╭─ Material provided
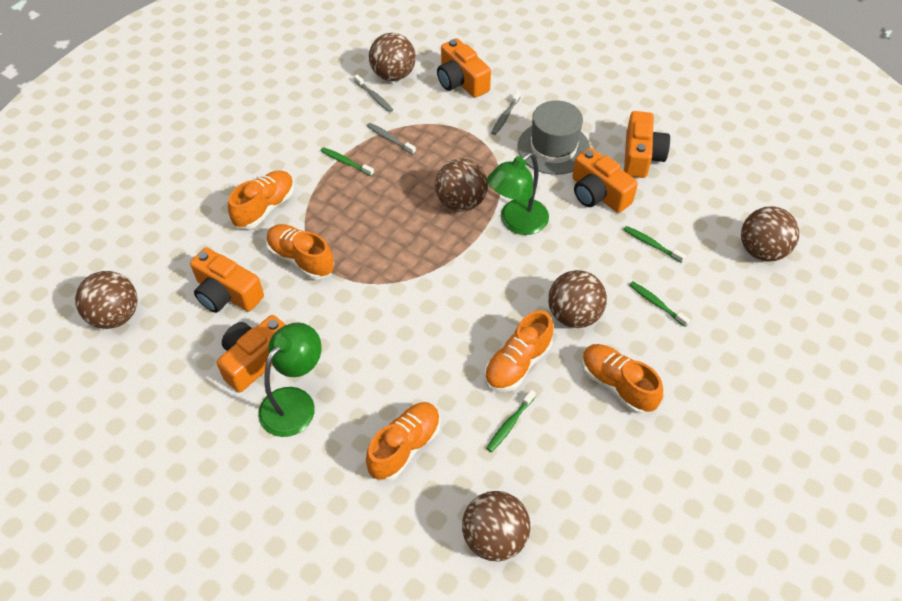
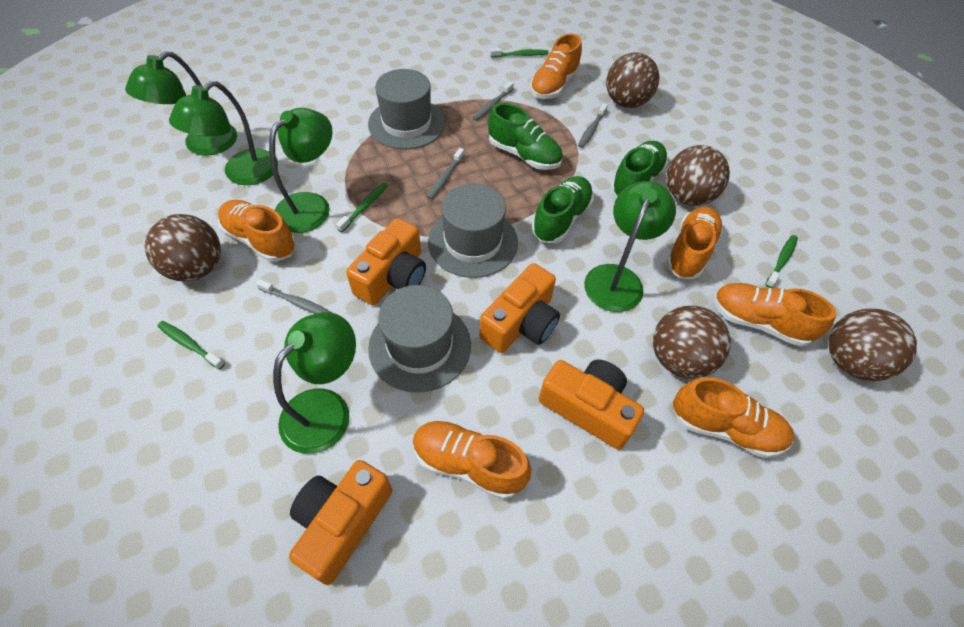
brown ball: 6 -> 5
green lamp: 2 -> 5
green shoe: 0 -> 3
grey hat: 1 -> 3
grey toothbrush: 3 -> 4
orange camera: 5 -> 4
orange shoe: 5 -> 6

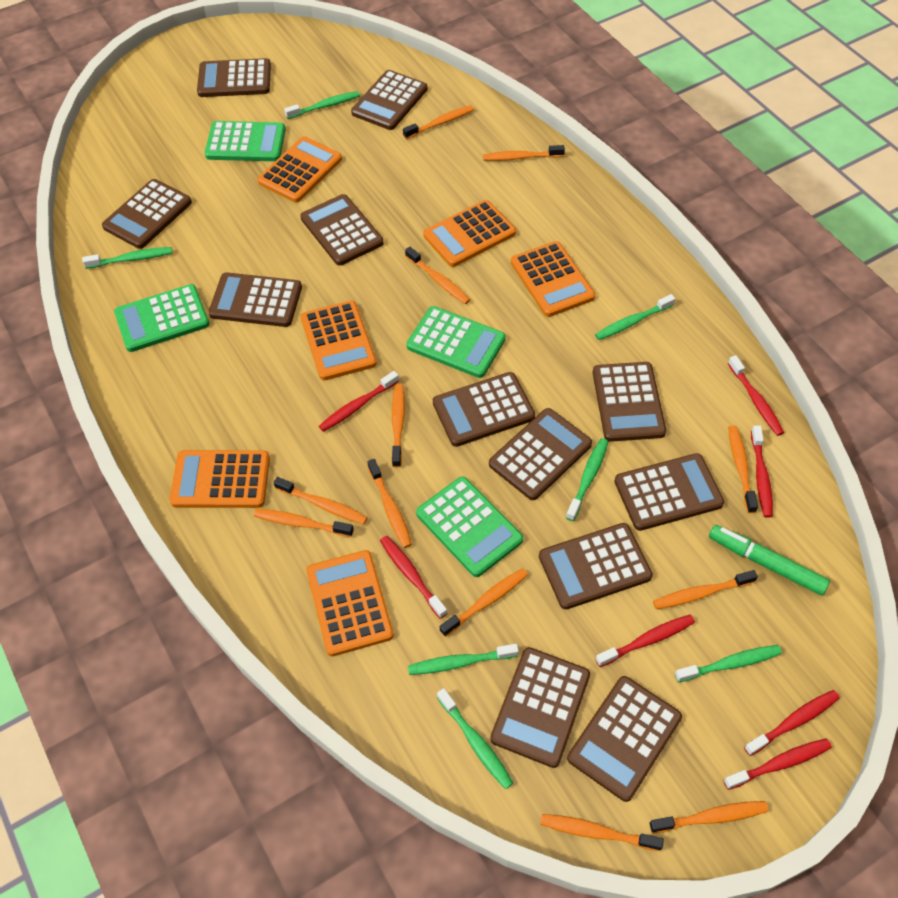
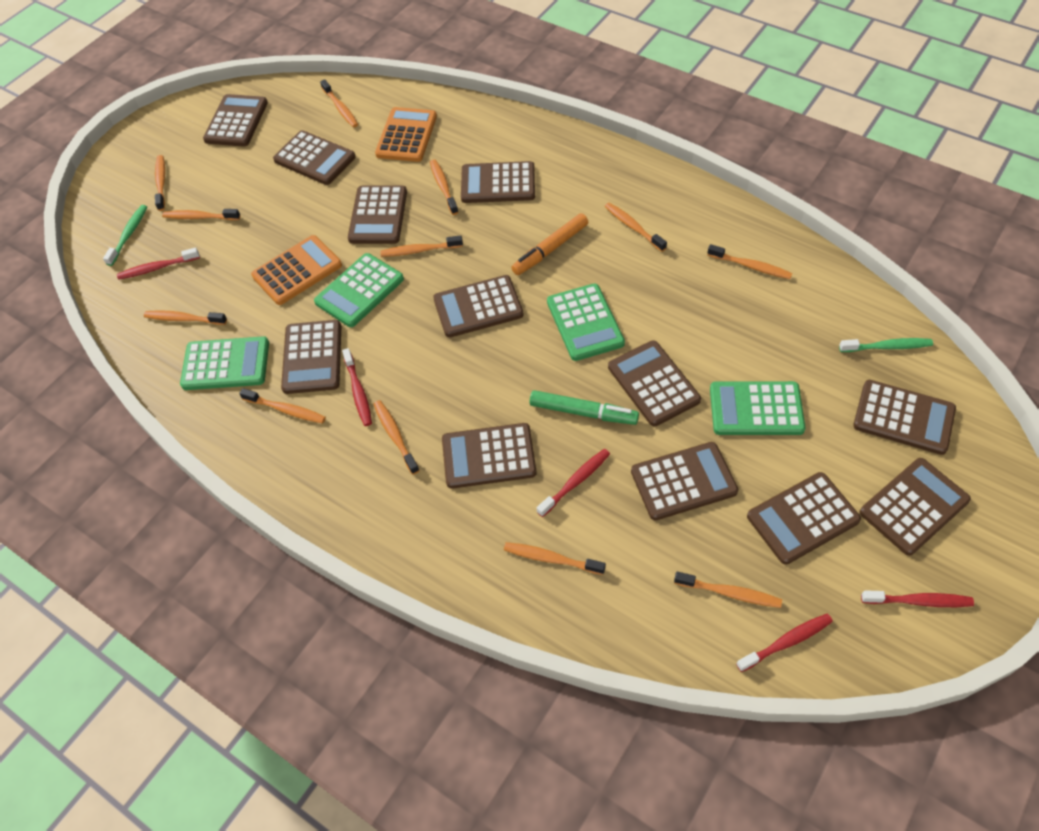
green toothbrush: 7 -> 2
orange calculator: 6 -> 2
orange marker: 0 -> 1
red toothbrush: 7 -> 5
╰─
▸ Problem requirements: In the data, the line that contains "green lamp: 2 -> 5" begins the part to write out; restate it and each line after it word for word through the end, with no pictures.

▸ Response area:
green lamp: 2 -> 5
green shoe: 0 -> 3
grey hat: 1 -> 3
grey toothbrush: 3 -> 4
orange camera: 5 -> 4
orange shoe: 5 -> 6

green toothbrush: 7 -> 2
orange calculator: 6 -> 2
orange marker: 0 -> 1
red toothbrush: 7 -> 5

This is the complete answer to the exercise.